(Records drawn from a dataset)
--------------------------------------------------
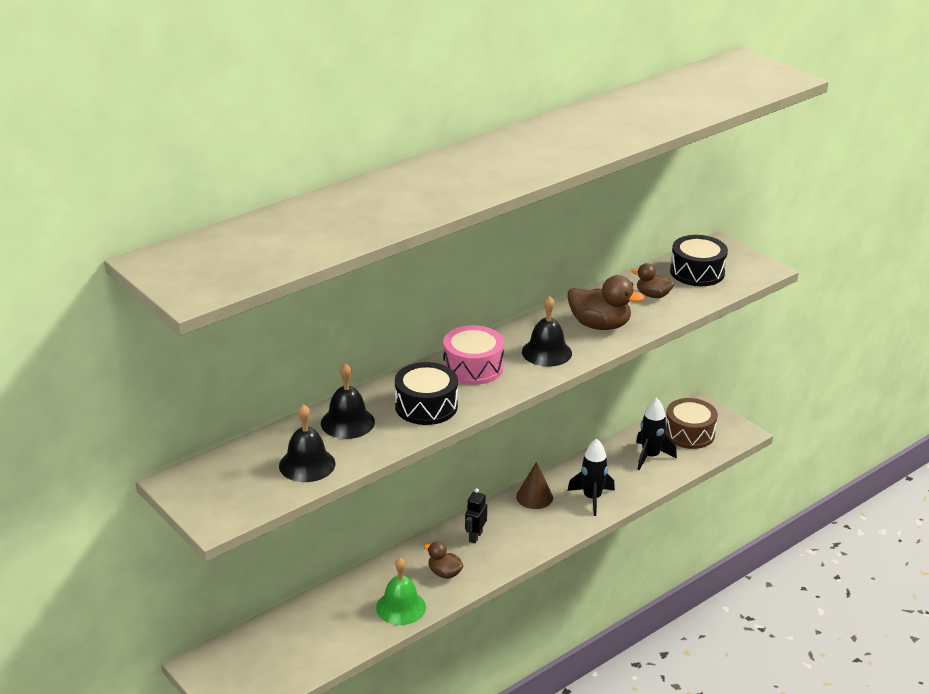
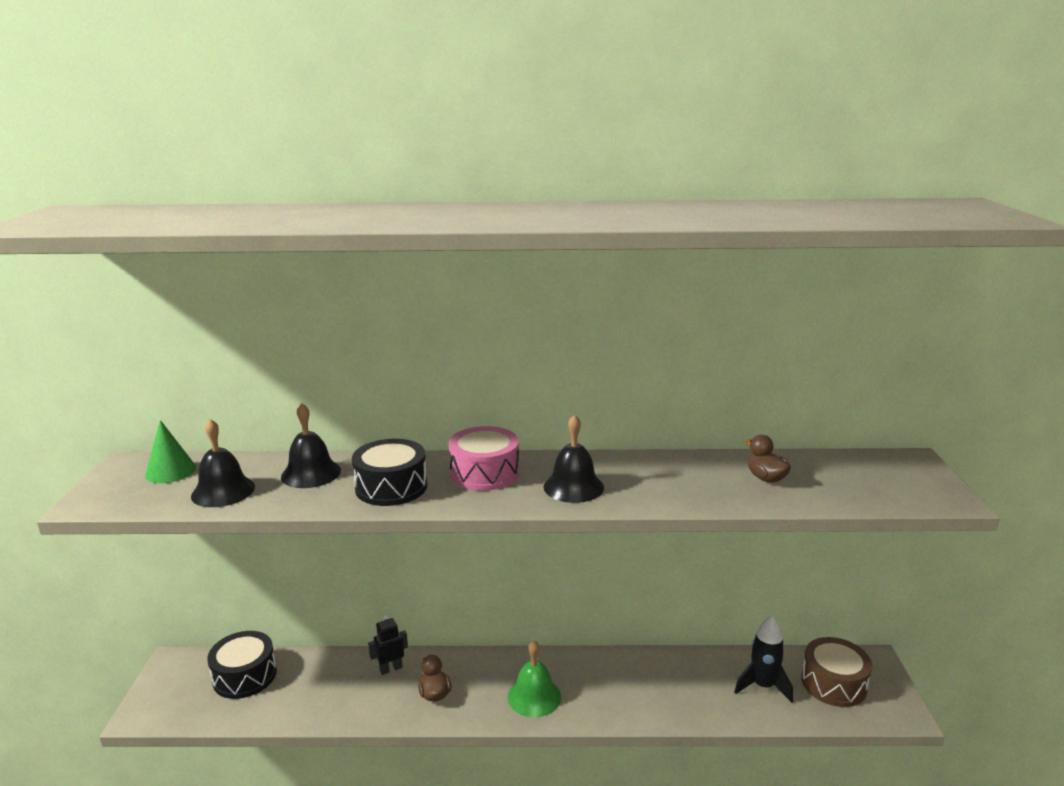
camera: 40 degrees right, 10 degrees down
(230, 470) = (171, 471): none -> green cone
(401, 607) = (362, 704): green bell -> green bell (534, 696)
(475, 536) = (501, 675): black robot -> black robot (391, 669)
(534, 497) = (598, 666): brown cone -> none
(592, 498) = (653, 697): black rocket -> none
(600, 325) = (665, 484): brown duck -> none
(697, 272) = (851, 475): black drum -> black drum (245, 676)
--------------------------------------------------
### WHAT TO PRODUCE:
Your reply should be one number, the count of lines in the data that include the word "black".

### WRITTEN ANSWER:
3